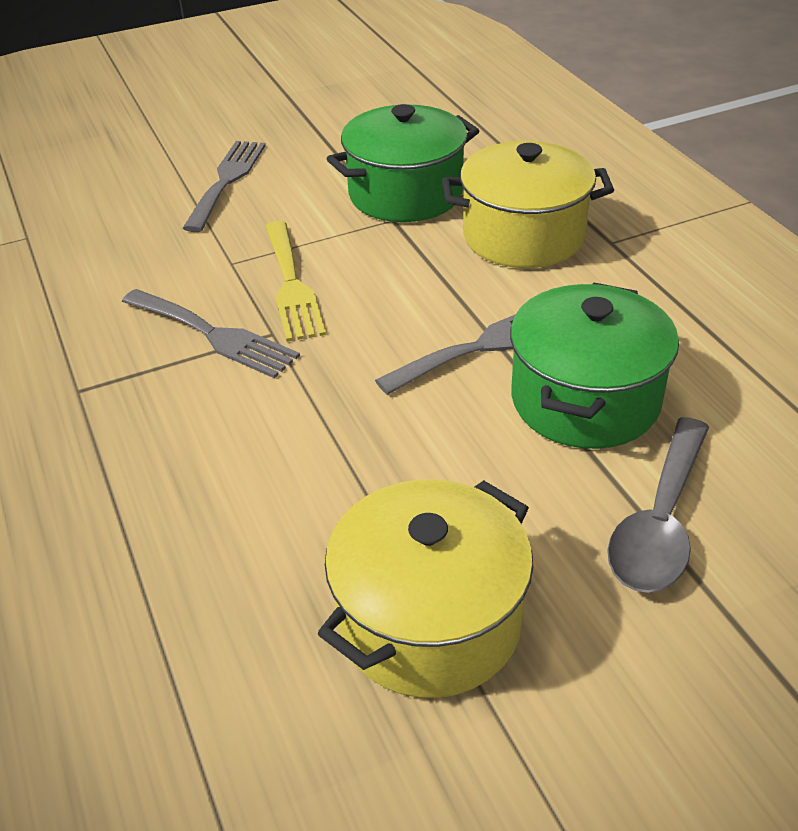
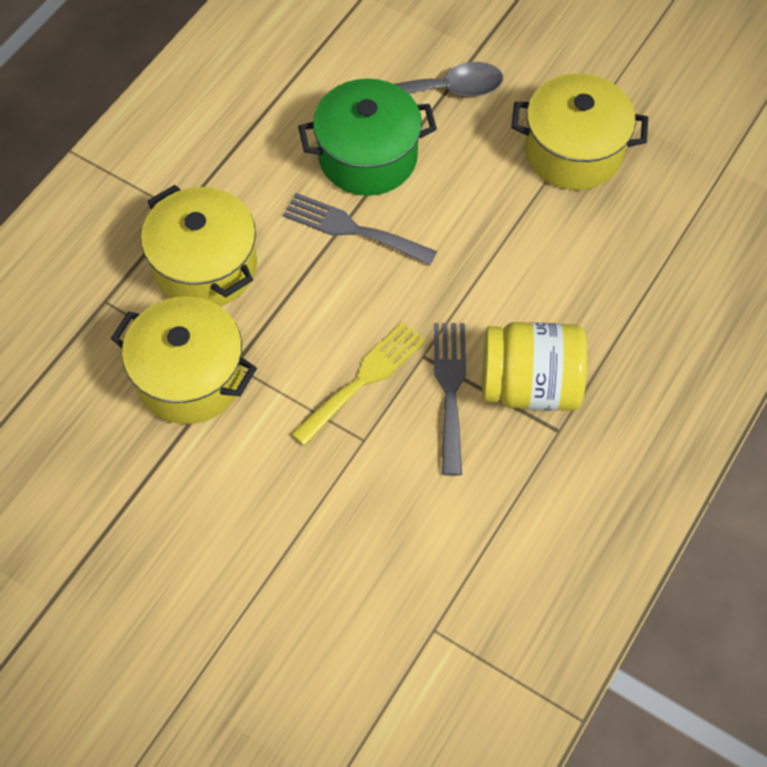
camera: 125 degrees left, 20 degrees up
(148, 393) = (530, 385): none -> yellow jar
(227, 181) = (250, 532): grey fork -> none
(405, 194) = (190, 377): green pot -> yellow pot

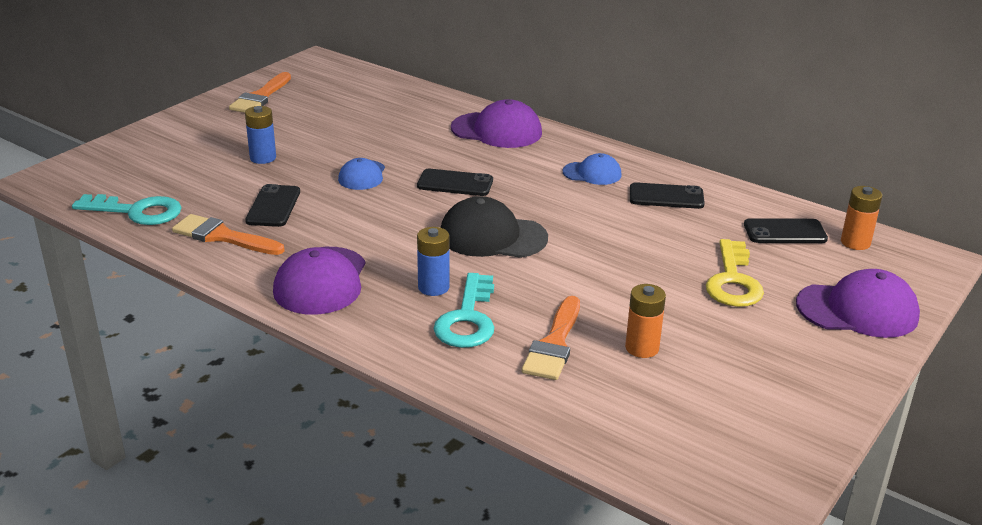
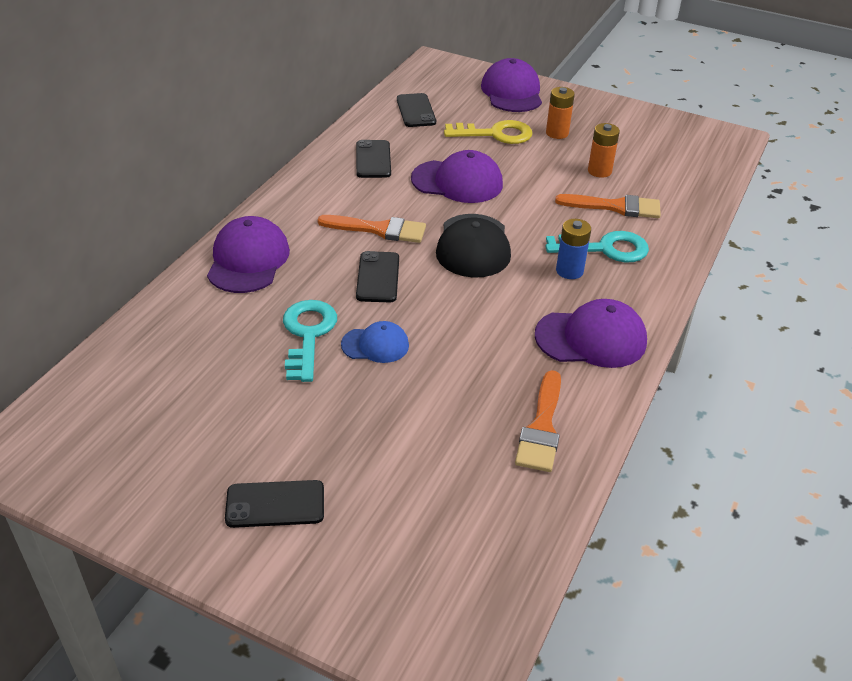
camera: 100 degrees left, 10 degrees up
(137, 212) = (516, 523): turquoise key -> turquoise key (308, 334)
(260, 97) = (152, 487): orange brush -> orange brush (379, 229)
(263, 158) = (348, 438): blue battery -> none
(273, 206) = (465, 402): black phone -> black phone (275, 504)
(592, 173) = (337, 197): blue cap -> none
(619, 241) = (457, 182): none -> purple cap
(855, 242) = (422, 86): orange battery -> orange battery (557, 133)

* [Activity]
Check each line of the entries for "orange" and copy those that have it.

* [Finished task]
(260, 97) = (152, 487): orange brush -> orange brush (379, 229)
(855, 242) = (422, 86): orange battery -> orange battery (557, 133)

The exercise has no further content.